◆ YOUR OBJECTIVE ◆
Write only the number of lines in the entries below that contain the word "turned".

Segment Open

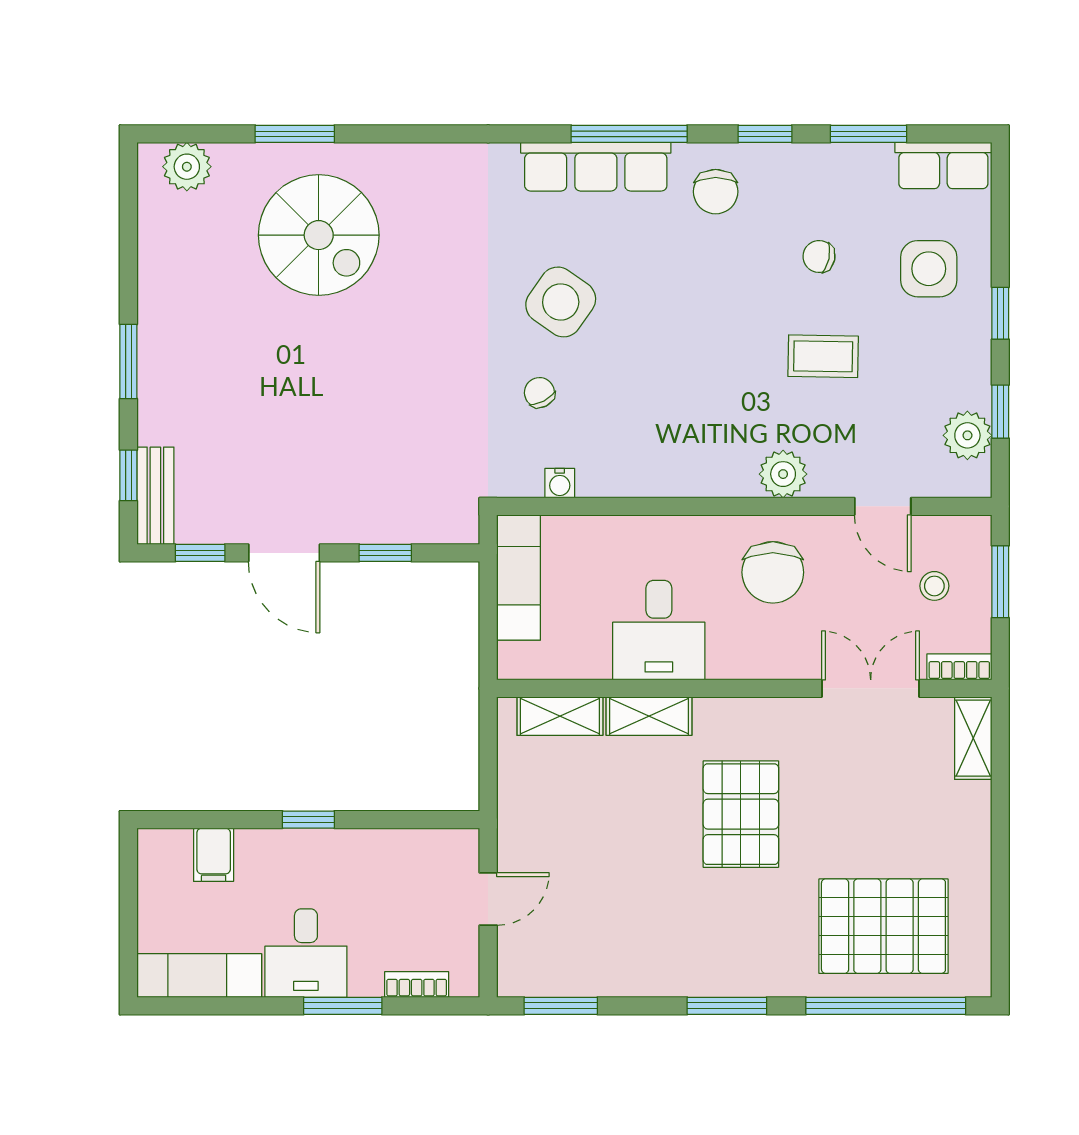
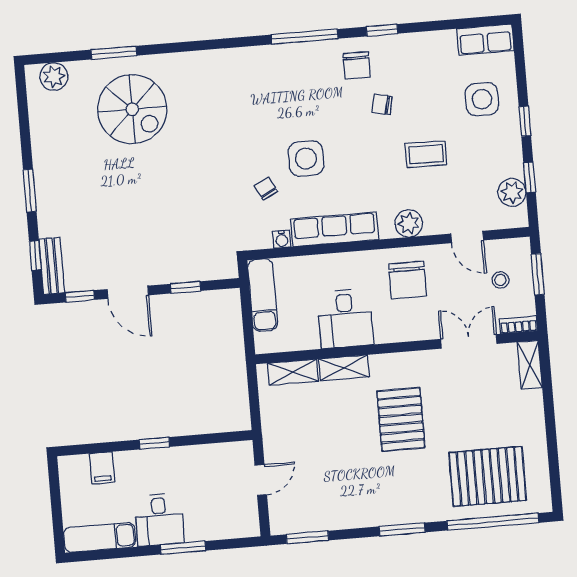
window: (868, 134) -> (441, 25), removed
row of seats: (596, 167) -> (334, 229), moved, turned 180
chair: (819, 256) -> (382, 105), moved
side table: (561, 302) -> (306, 158), moved, turned -35
bookcase: (417, 985) -> (224, 532), removed

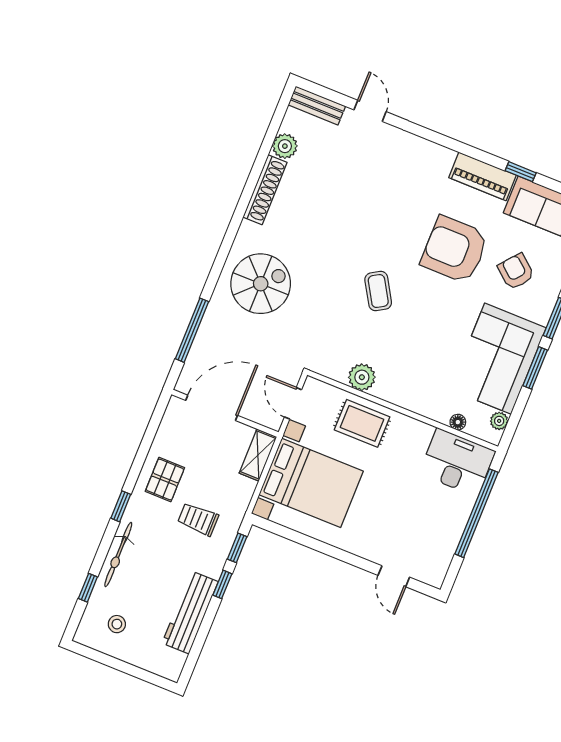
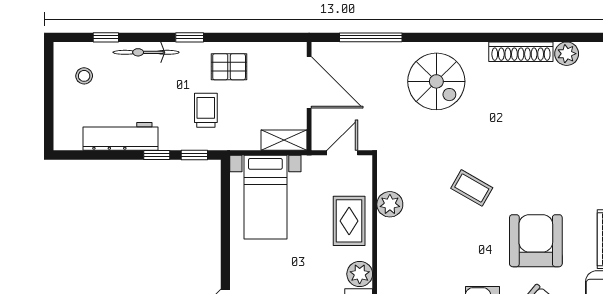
coffee table: (378, 291) -> (472, 188), turned 61
plant: (418, 434) -> (360, 274), added
bed with nightstands: (311, 483) -> (265, 197), width x0.73

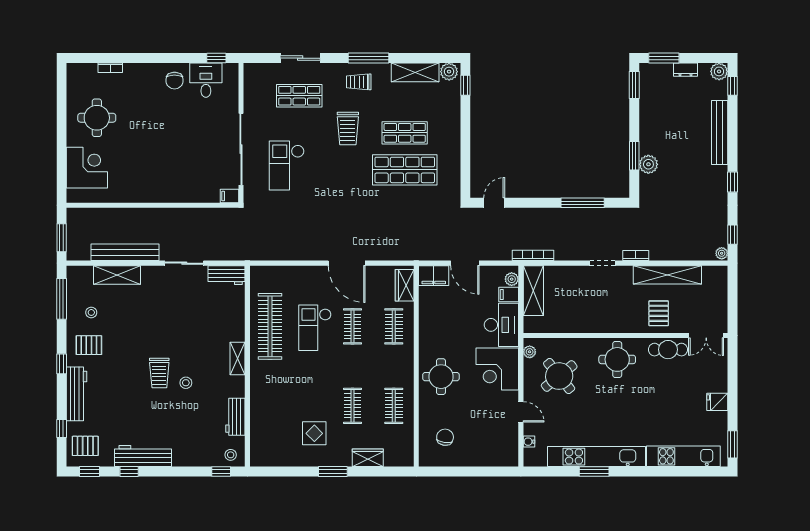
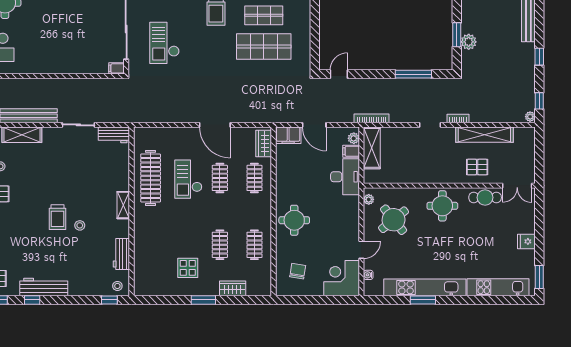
pallet: (659, 313) -> (477, 167), turned 90
corner desk: (497, 369) -> (342, 278), moved, turned 90
door: (521, 412) -> (361, 250), hinge flipped

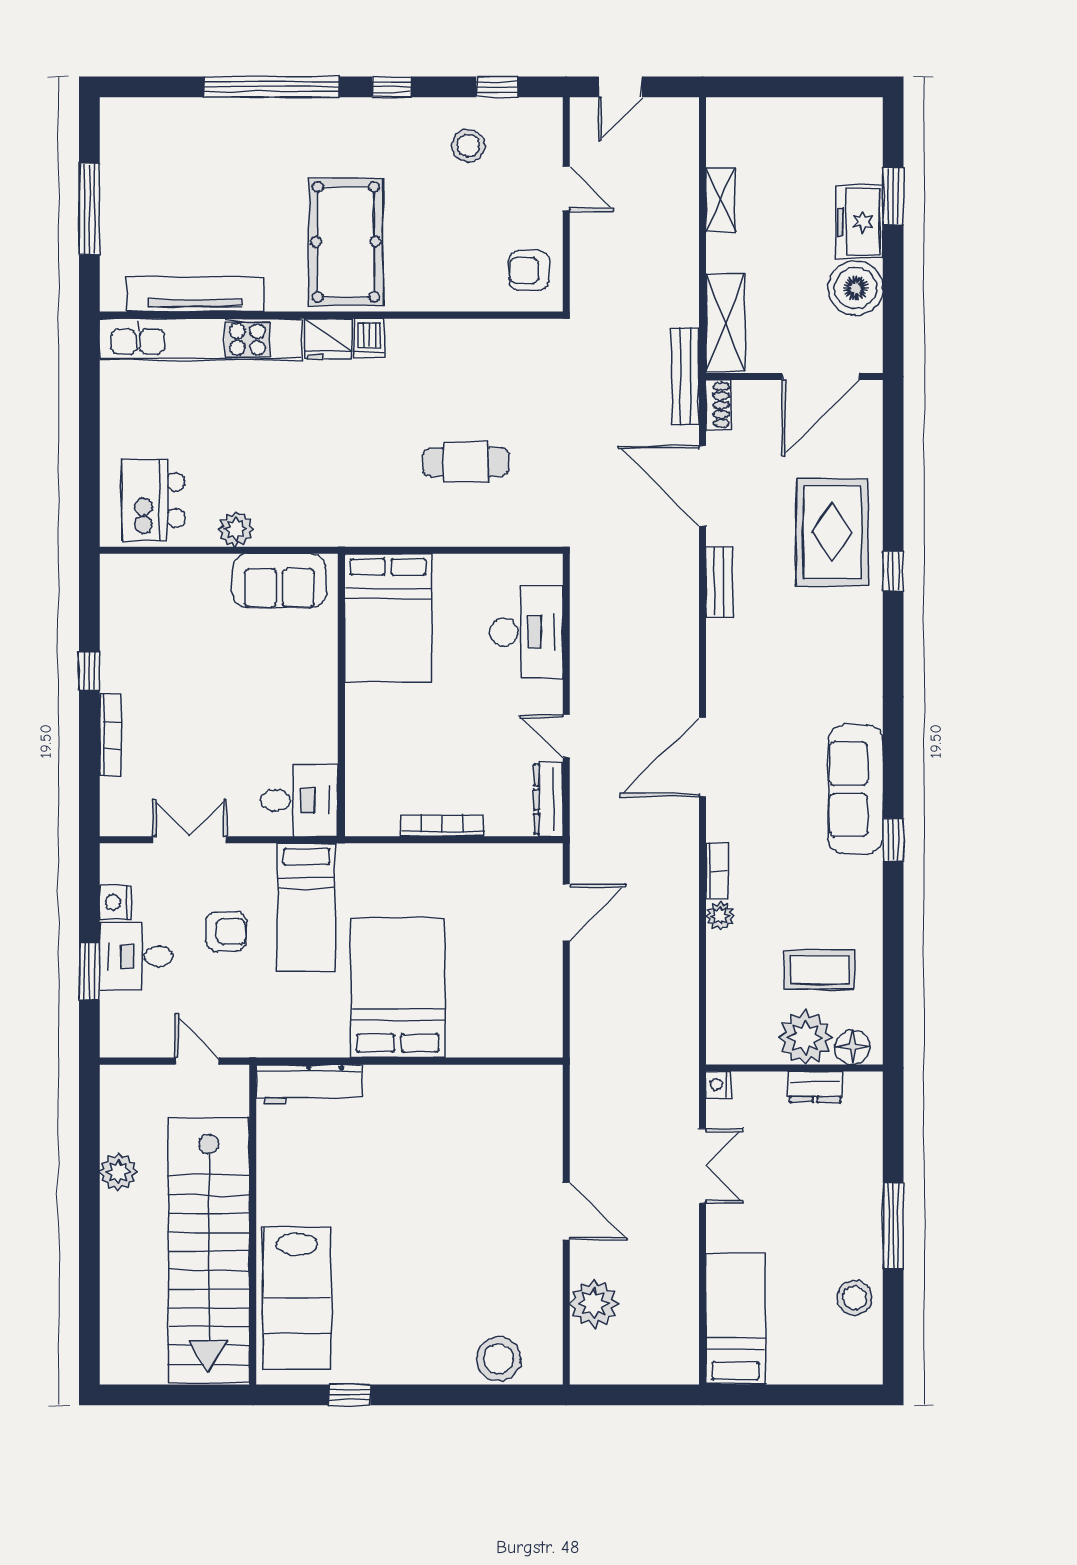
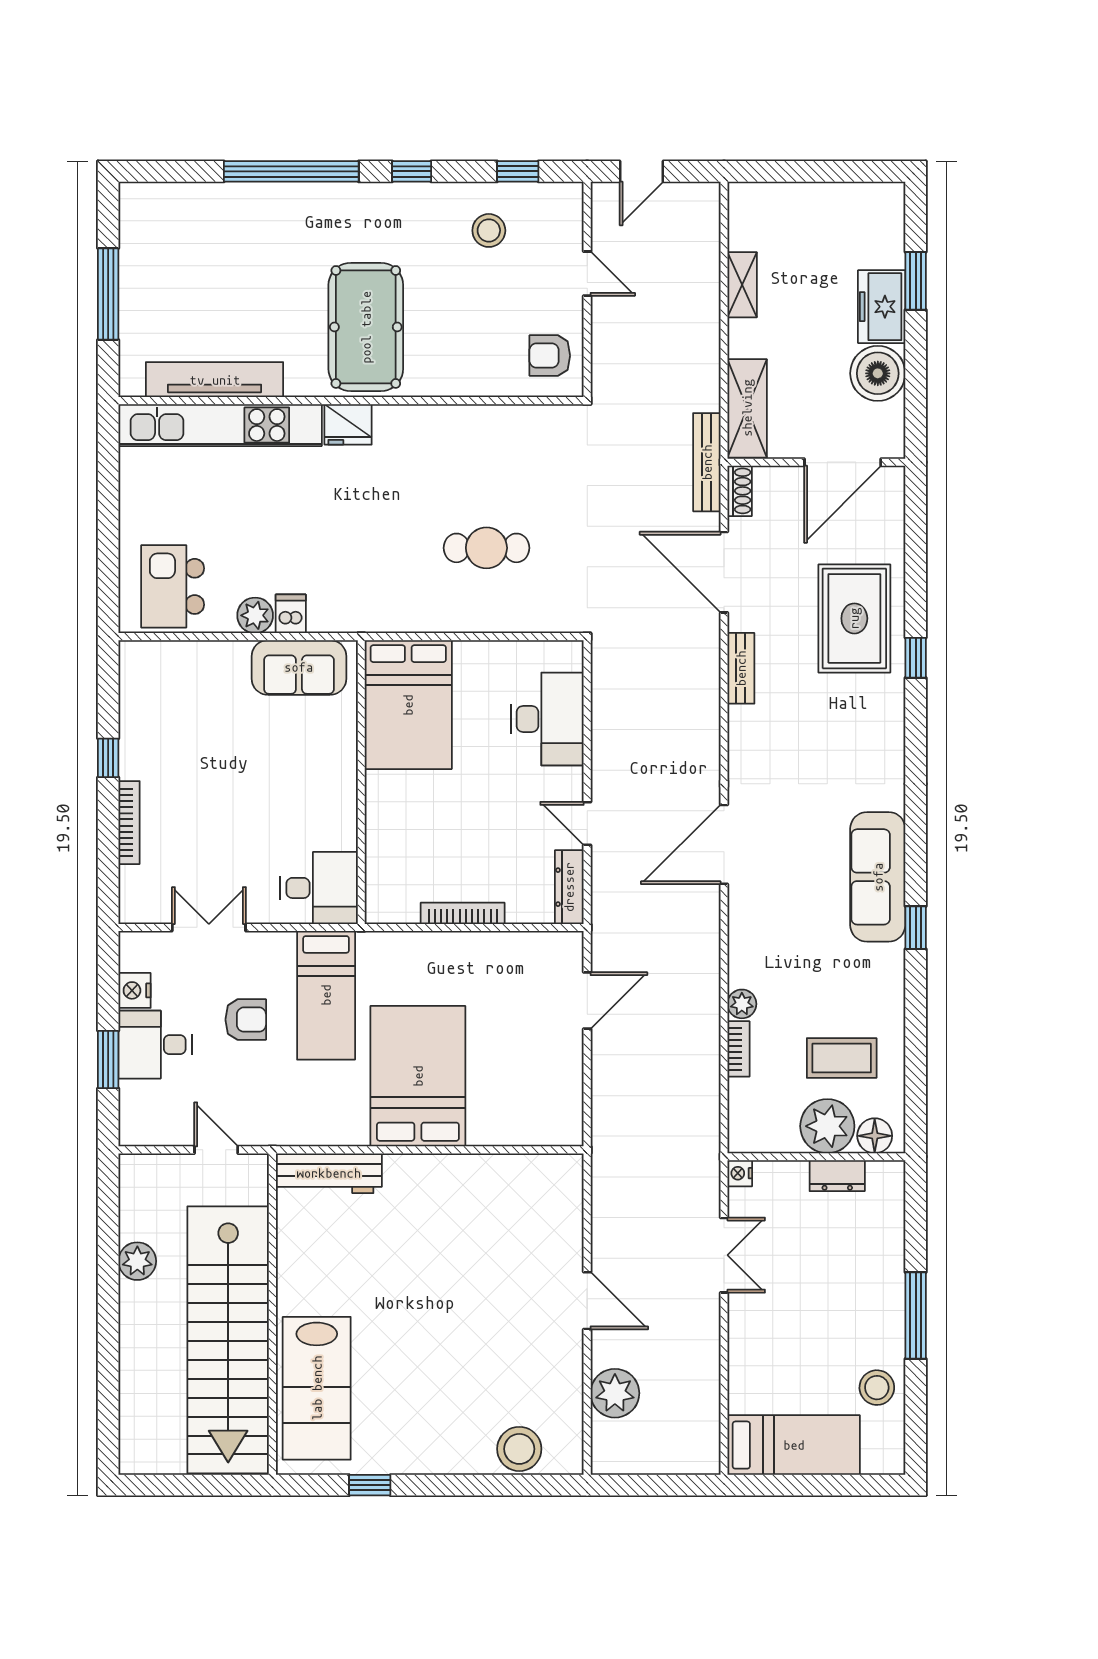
dishwasher: (369, 338) -> (291, 614), moved, turned 180
bookcase: (717, 871) -> (738, 1049), moved
bed: (736, 1319) -> (794, 1445), moved, turned 90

Segment Closed

◆ EXERCISE OUTPUT ◆
7